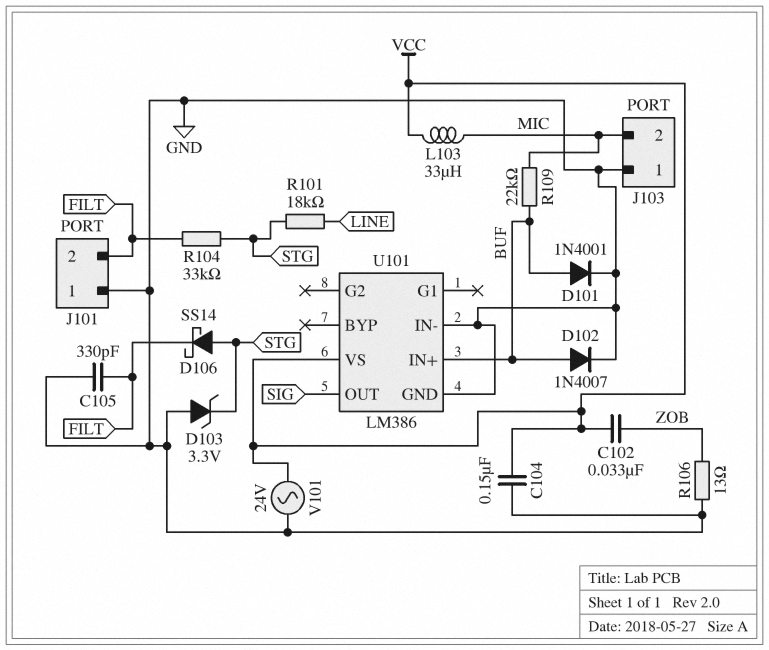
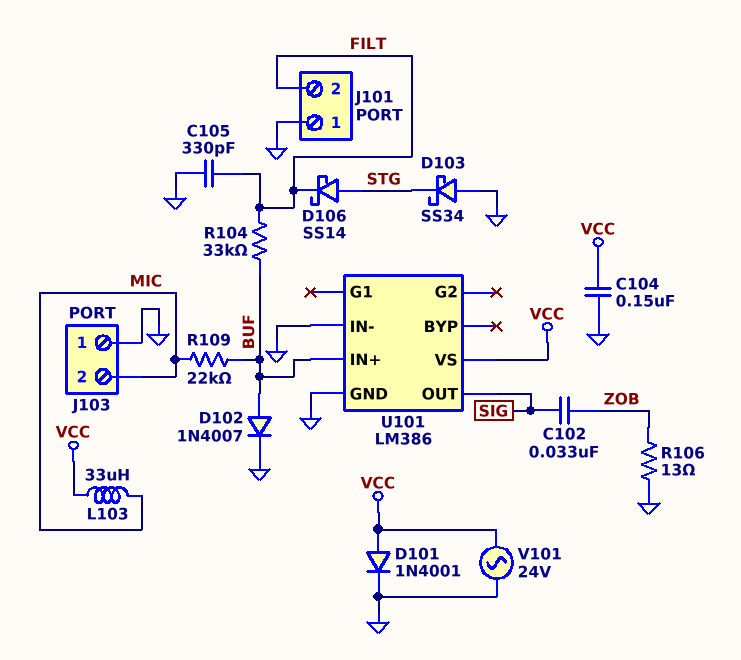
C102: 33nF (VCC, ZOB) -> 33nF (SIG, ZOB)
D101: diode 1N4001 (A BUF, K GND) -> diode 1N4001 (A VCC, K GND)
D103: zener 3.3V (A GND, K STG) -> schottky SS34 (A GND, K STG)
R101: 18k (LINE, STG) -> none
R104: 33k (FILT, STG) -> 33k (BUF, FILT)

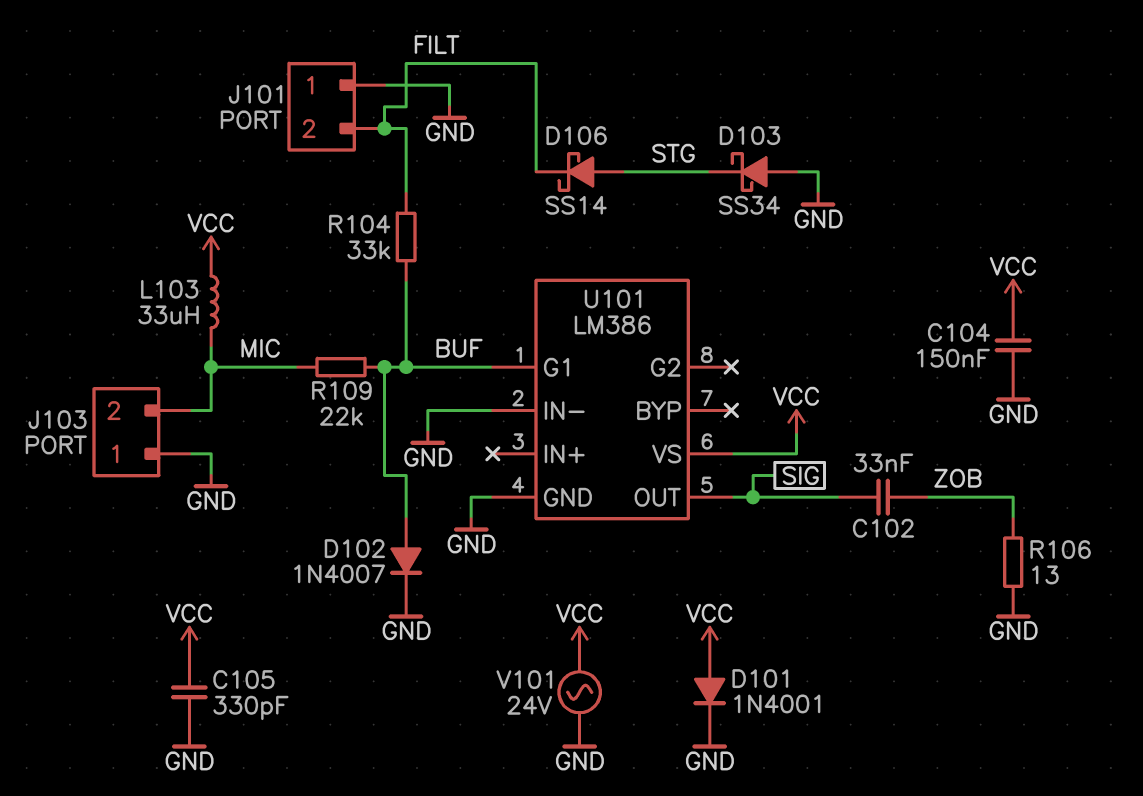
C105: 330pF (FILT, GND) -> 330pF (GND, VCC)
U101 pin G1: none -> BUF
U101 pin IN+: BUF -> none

┄┄┄┄┄┄┄┄┄┄┄┄┄┄┄┄┄┄┄┄

● Exercise: Return the material as it stands. Leave out the pictures.

● Expected output:
C102: 33nF (VCC, ZOB) -> 33nF (SIG, ZOB)
D101: diode 1N4001 (A BUF, K GND) -> diode 1N4001 (A VCC, K GND)
D103: zener 3.3V (A GND, K STG) -> schottky SS34 (A GND, K STG)
R101: 18k (LINE, STG) -> none
R104: 33k (FILT, STG) -> 33k (BUF, FILT)

C105: 330pF (FILT, GND) -> 330pF (GND, VCC)
U101 pin G1: none -> BUF
U101 pin IN+: BUF -> none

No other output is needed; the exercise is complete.